Work item :: Search the records for the word "TEMP". Copy every line where it appears.

-=-=-=-=-

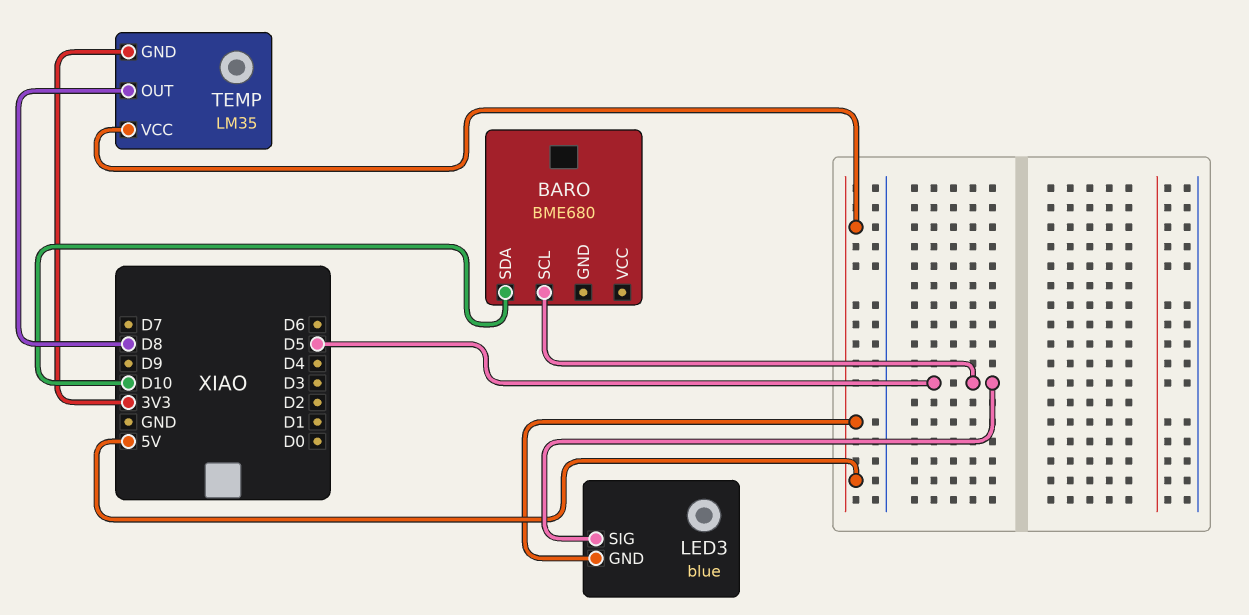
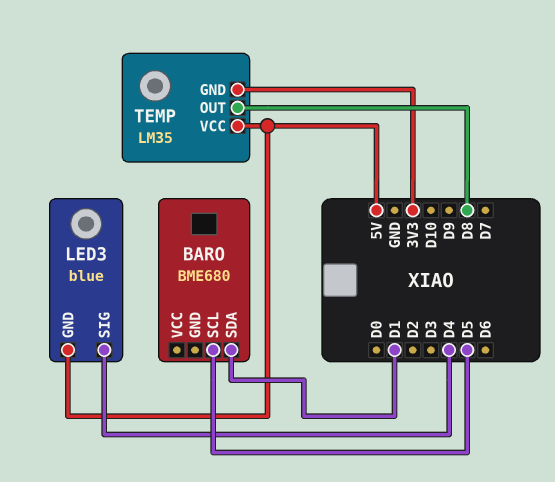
BARO pin SDA: D10 -> D1
LED3 pin SIG: D5 -> D4

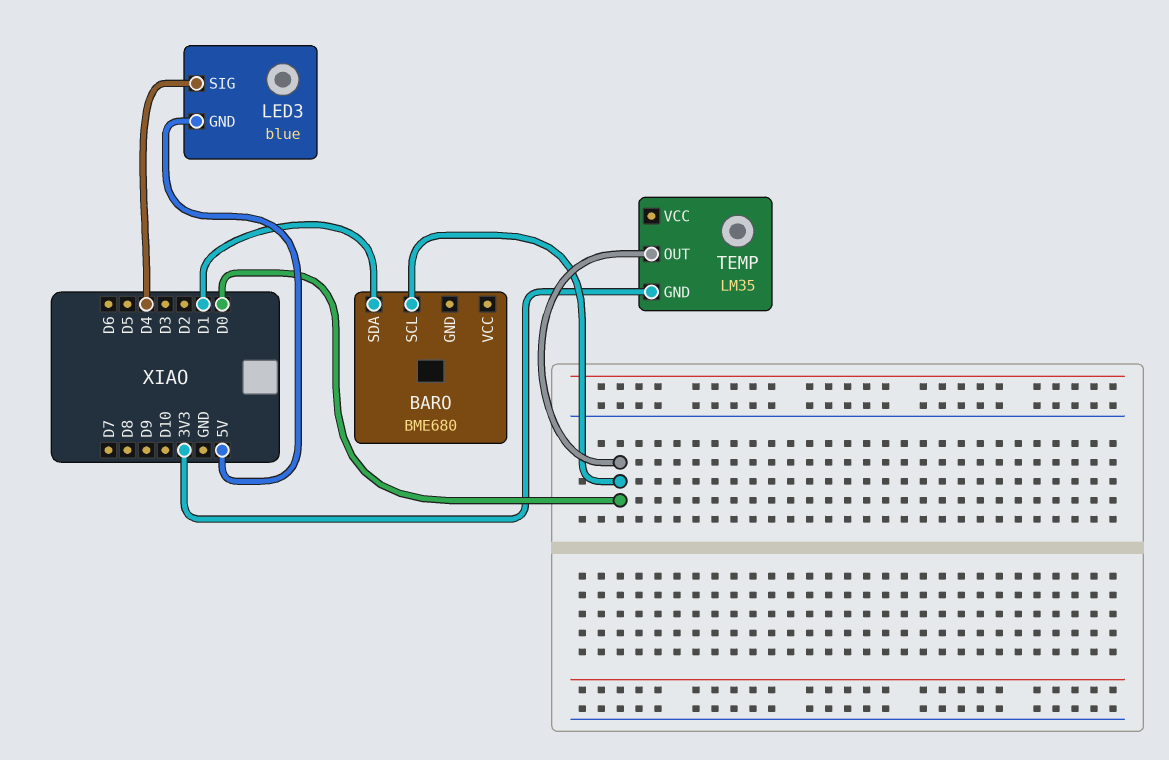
BARO pin SCL: D5 -> D0
TEMP pin OUT: D8 -> D0
TEMP pin VCC: 5V -> none

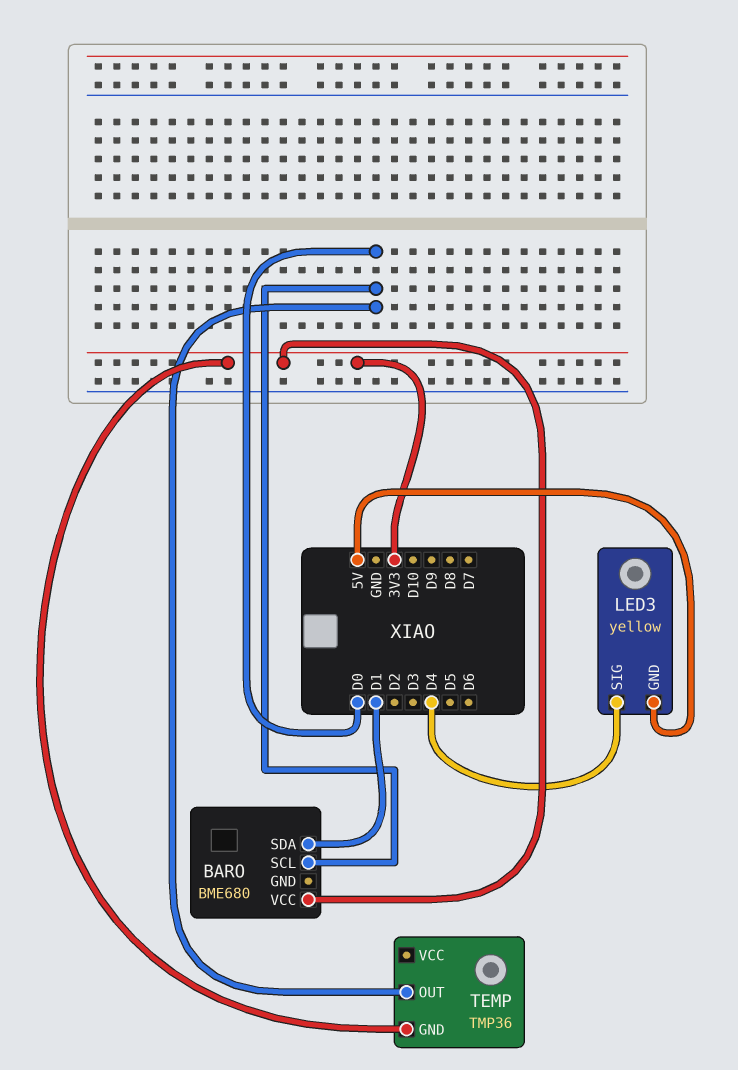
BARO pin VCC: none -> 3V3
LED3: blue -> yellow
TEMP: LM35 -> TMP36

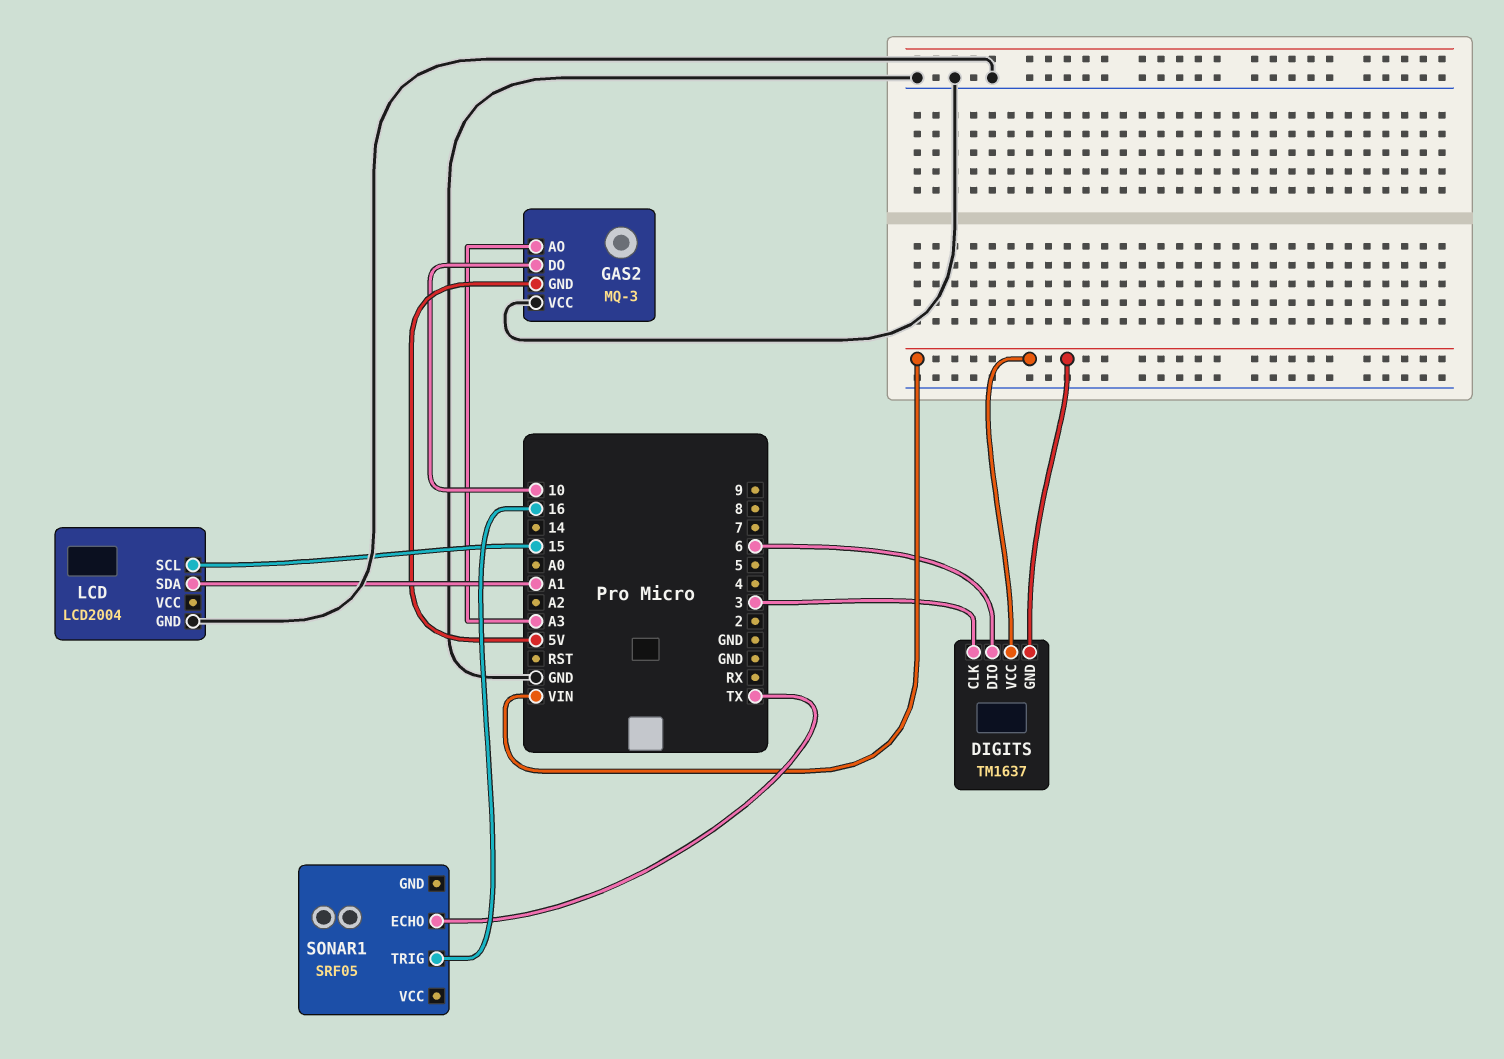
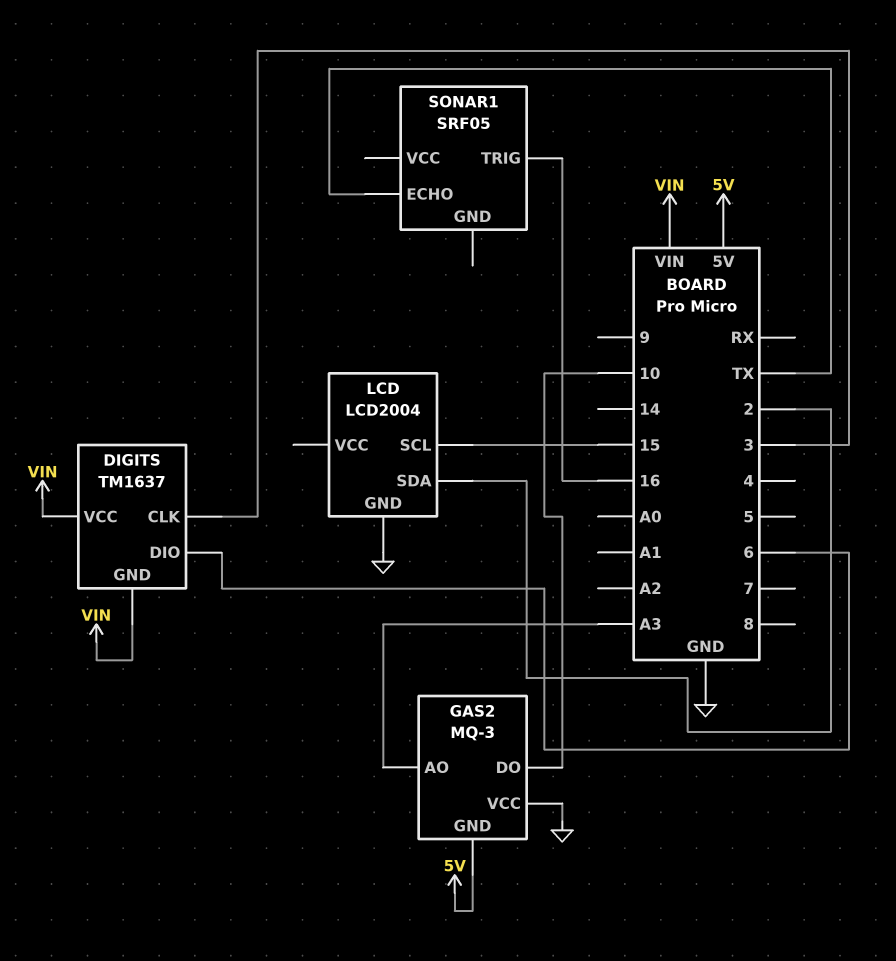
LCD pin SDA: A1 -> 2

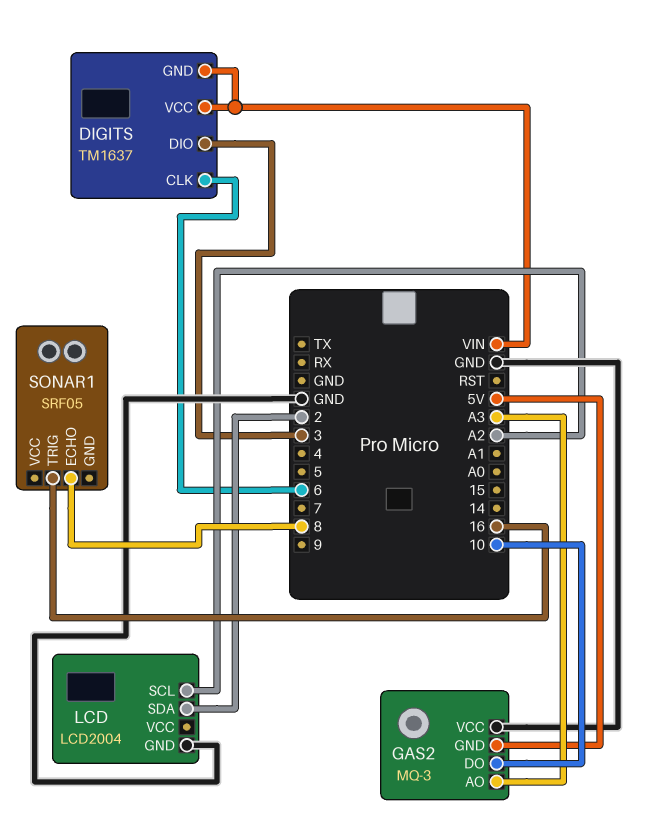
DIGITS pin CLK: 3 -> 6
DIGITS pin DIO: 6 -> 3
LCD pin SCL: 15 -> A2
SONAR1 pin ECHO: TX -> 8

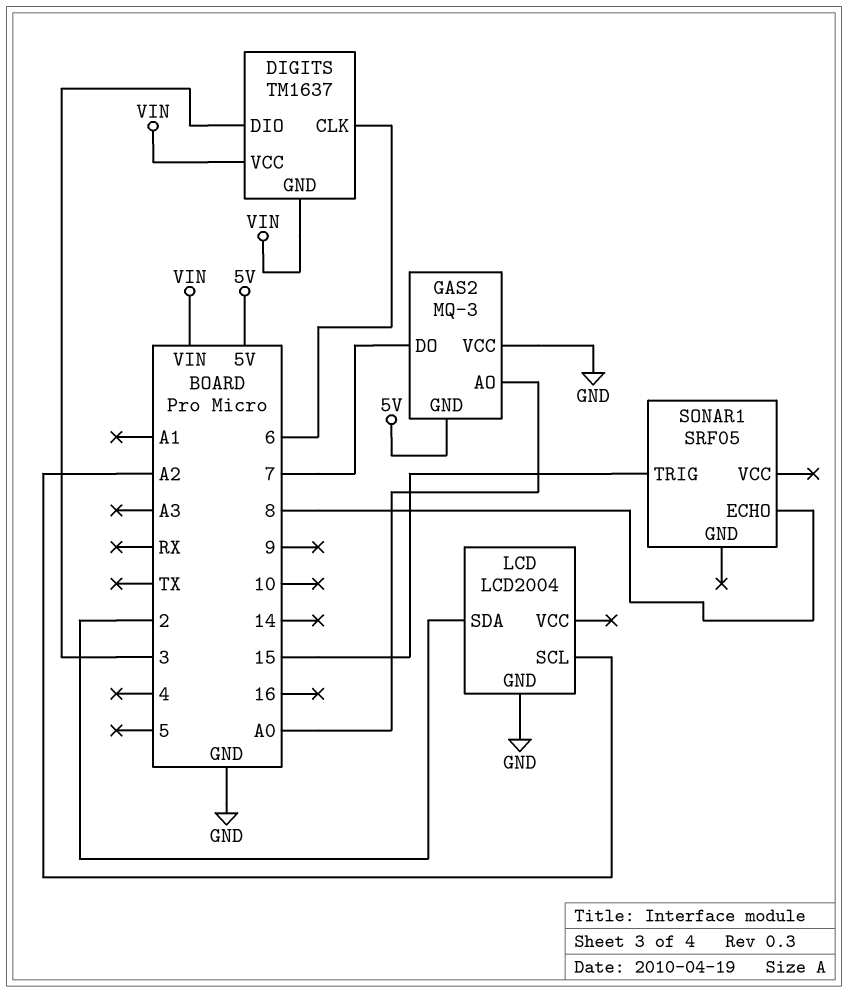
GAS2 pin AO: A3 -> A0
GAS2 pin DO: 10 -> 7
SONAR1 pin TRIG: 16 -> 15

-=-=-=-=-

Response ::
TEMP pin OUT: D8 -> D0
TEMP pin VCC: 5V -> none
TEMP: LM35 -> TMP36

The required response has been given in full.